Task details = Write out every line of the listing below word for word, with no changes. Leave out the picture markers.

Dataset records =
(begin)

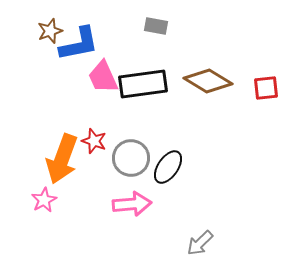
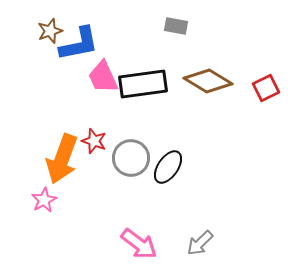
gray rectangle: moved 20 px right
red square: rotated 20 degrees counterclockwise
pink arrow: moved 7 px right, 40 px down; rotated 42 degrees clockwise
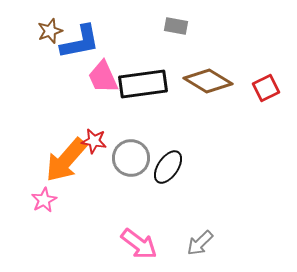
blue L-shape: moved 1 px right, 2 px up
red star: rotated 10 degrees counterclockwise
orange arrow: moved 4 px right, 1 px down; rotated 21 degrees clockwise
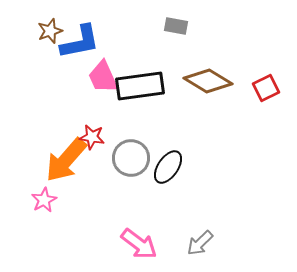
black rectangle: moved 3 px left, 2 px down
red star: moved 2 px left, 4 px up
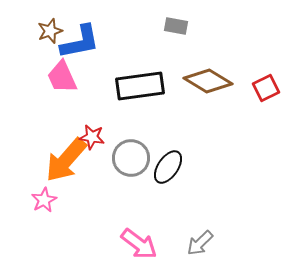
pink trapezoid: moved 41 px left
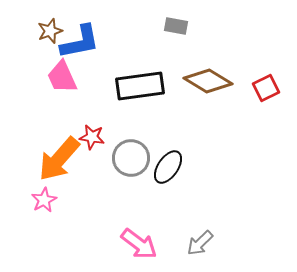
orange arrow: moved 7 px left, 1 px up
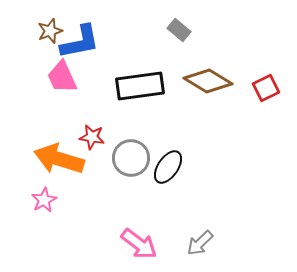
gray rectangle: moved 3 px right, 4 px down; rotated 30 degrees clockwise
orange arrow: rotated 66 degrees clockwise
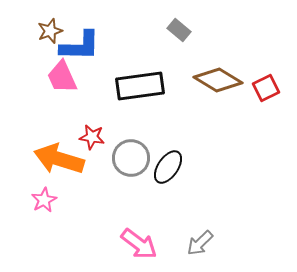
blue L-shape: moved 4 px down; rotated 12 degrees clockwise
brown diamond: moved 10 px right, 1 px up
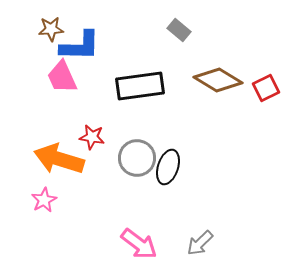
brown star: moved 1 px right, 2 px up; rotated 15 degrees clockwise
gray circle: moved 6 px right
black ellipse: rotated 16 degrees counterclockwise
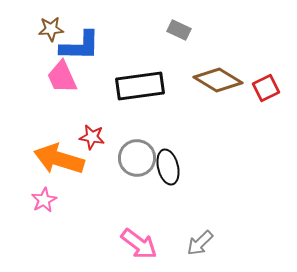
gray rectangle: rotated 15 degrees counterclockwise
black ellipse: rotated 32 degrees counterclockwise
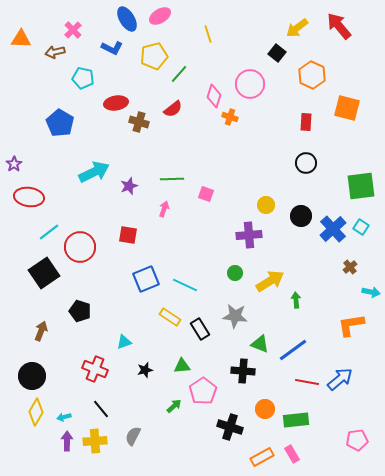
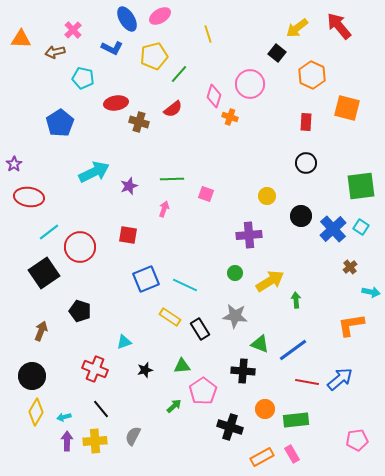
blue pentagon at (60, 123): rotated 8 degrees clockwise
yellow circle at (266, 205): moved 1 px right, 9 px up
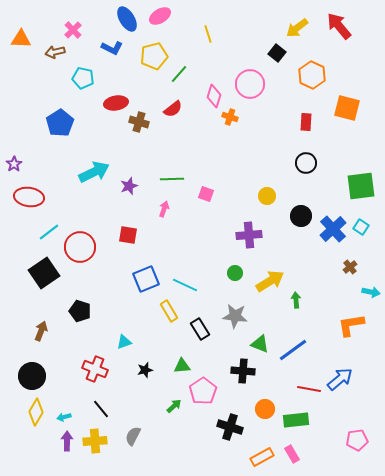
yellow rectangle at (170, 317): moved 1 px left, 6 px up; rotated 25 degrees clockwise
red line at (307, 382): moved 2 px right, 7 px down
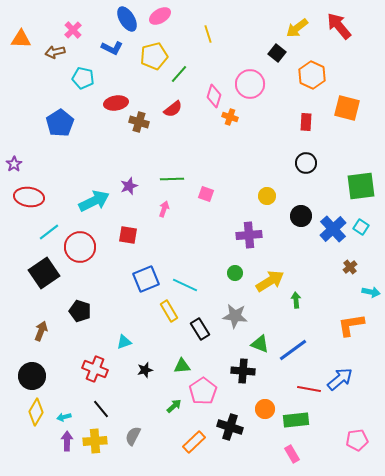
cyan arrow at (94, 172): moved 29 px down
orange rectangle at (262, 457): moved 68 px left, 15 px up; rotated 15 degrees counterclockwise
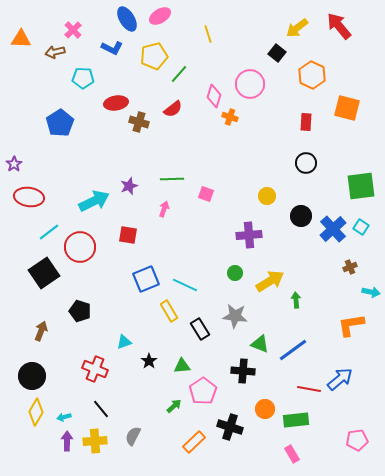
cyan pentagon at (83, 78): rotated 10 degrees counterclockwise
brown cross at (350, 267): rotated 16 degrees clockwise
black star at (145, 370): moved 4 px right, 9 px up; rotated 21 degrees counterclockwise
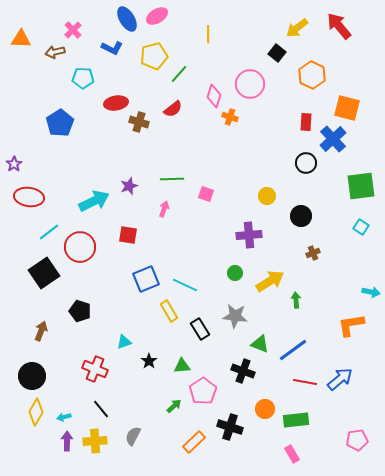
pink ellipse at (160, 16): moved 3 px left
yellow line at (208, 34): rotated 18 degrees clockwise
blue cross at (333, 229): moved 90 px up
brown cross at (350, 267): moved 37 px left, 14 px up
black cross at (243, 371): rotated 15 degrees clockwise
red line at (309, 389): moved 4 px left, 7 px up
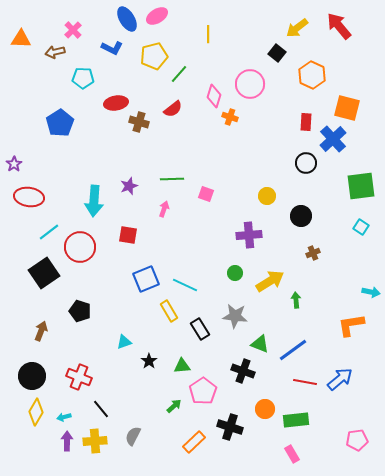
cyan arrow at (94, 201): rotated 120 degrees clockwise
red cross at (95, 369): moved 16 px left, 8 px down
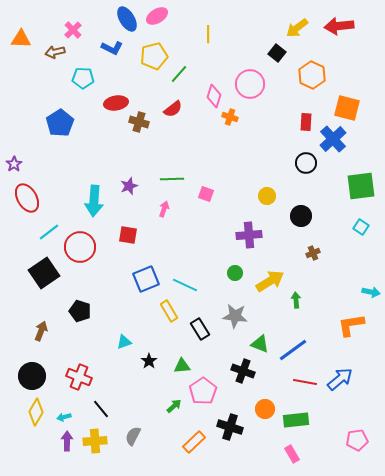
red arrow at (339, 26): rotated 56 degrees counterclockwise
red ellipse at (29, 197): moved 2 px left, 1 px down; rotated 52 degrees clockwise
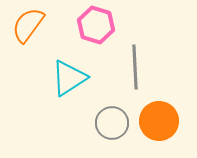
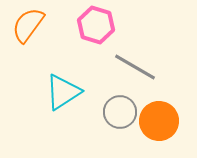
gray line: rotated 57 degrees counterclockwise
cyan triangle: moved 6 px left, 14 px down
gray circle: moved 8 px right, 11 px up
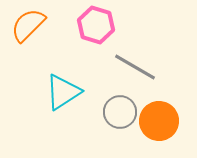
orange semicircle: rotated 9 degrees clockwise
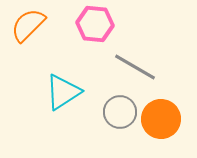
pink hexagon: moved 1 px left, 1 px up; rotated 12 degrees counterclockwise
orange circle: moved 2 px right, 2 px up
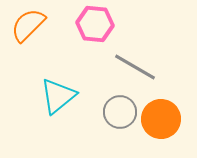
cyan triangle: moved 5 px left, 4 px down; rotated 6 degrees counterclockwise
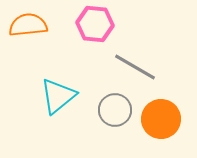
orange semicircle: rotated 39 degrees clockwise
gray circle: moved 5 px left, 2 px up
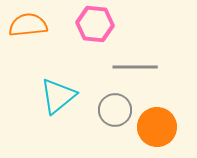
gray line: rotated 30 degrees counterclockwise
orange circle: moved 4 px left, 8 px down
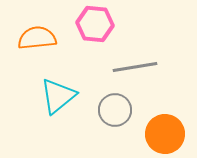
orange semicircle: moved 9 px right, 13 px down
gray line: rotated 9 degrees counterclockwise
orange circle: moved 8 px right, 7 px down
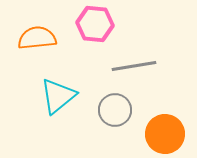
gray line: moved 1 px left, 1 px up
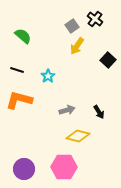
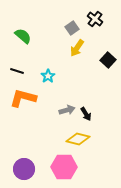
gray square: moved 2 px down
yellow arrow: moved 2 px down
black line: moved 1 px down
orange L-shape: moved 4 px right, 2 px up
black arrow: moved 13 px left, 2 px down
yellow diamond: moved 3 px down
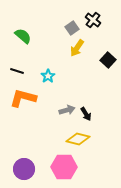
black cross: moved 2 px left, 1 px down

(end)

In response =
gray rectangle: moved 20 px right
red square: rotated 20 degrees counterclockwise
pink arrow: moved 7 px right, 40 px down; rotated 42 degrees clockwise
blue L-shape: moved 1 px right, 2 px up
red star: rotated 10 degrees counterclockwise
orange arrow: moved 4 px right, 1 px down; rotated 21 degrees clockwise
black rectangle: moved 3 px left, 2 px down
red star: moved 2 px left, 4 px up
pink trapezoid: moved 41 px left
orange arrow: moved 7 px left, 1 px up
gray rectangle: moved 3 px right, 4 px down; rotated 30 degrees clockwise
orange arrow: rotated 66 degrees clockwise
blue L-shape: moved 4 px down; rotated 12 degrees clockwise
brown diamond: moved 10 px right, 1 px up
brown star: moved 1 px right, 2 px up; rotated 15 degrees clockwise
gray circle: moved 6 px right
black ellipse: rotated 16 degrees counterclockwise
gray rectangle: rotated 15 degrees counterclockwise
black ellipse: rotated 32 degrees counterclockwise
blue pentagon at (60, 123): rotated 8 degrees clockwise
yellow circle at (266, 205): moved 1 px right, 9 px up
yellow rectangle at (170, 317): moved 1 px left, 6 px up; rotated 25 degrees clockwise
red line at (307, 382): moved 2 px right, 7 px down
cyan arrow at (94, 172): moved 29 px down
orange rectangle at (262, 457): moved 68 px left, 15 px up; rotated 15 degrees counterclockwise
cyan pentagon at (83, 78): rotated 10 degrees counterclockwise
brown cross at (350, 267): rotated 16 degrees clockwise
black star at (145, 370): moved 4 px right, 9 px up; rotated 21 degrees counterclockwise
pink ellipse at (160, 16): moved 3 px left
yellow line at (208, 34): rotated 18 degrees clockwise
blue cross at (333, 229): moved 90 px up
brown cross at (350, 267): moved 37 px left, 14 px up
black cross at (243, 371): rotated 15 degrees clockwise
red line at (309, 389): moved 4 px left, 7 px up
cyan arrow at (94, 201): rotated 120 degrees clockwise
red cross at (95, 369): moved 16 px left, 8 px down
red arrow at (339, 26): rotated 56 degrees counterclockwise
red ellipse at (29, 197): moved 2 px left, 1 px down; rotated 52 degrees clockwise
gray line: rotated 57 degrees counterclockwise
cyan triangle: moved 6 px left, 14 px down
gray circle: moved 8 px right, 11 px up
orange semicircle: rotated 9 degrees clockwise
pink hexagon: moved 1 px left, 1 px up; rotated 12 degrees counterclockwise
orange circle: moved 2 px right, 2 px up
cyan triangle: moved 5 px left, 4 px down; rotated 6 degrees counterclockwise
orange semicircle: rotated 39 degrees clockwise
gray circle: moved 5 px left, 2 px up
gray line: rotated 30 degrees counterclockwise
orange circle: moved 4 px left, 8 px down
orange semicircle: moved 9 px right, 13 px down
gray line: rotated 9 degrees counterclockwise
orange circle: moved 8 px right, 7 px down
gray line: moved 1 px left, 1 px up
gray square: moved 2 px down
yellow arrow: moved 2 px down
black line: moved 1 px down
orange L-shape: moved 4 px right, 2 px up
black arrow: moved 13 px left, 2 px down
yellow diamond: moved 3 px down
black cross: moved 2 px left, 1 px down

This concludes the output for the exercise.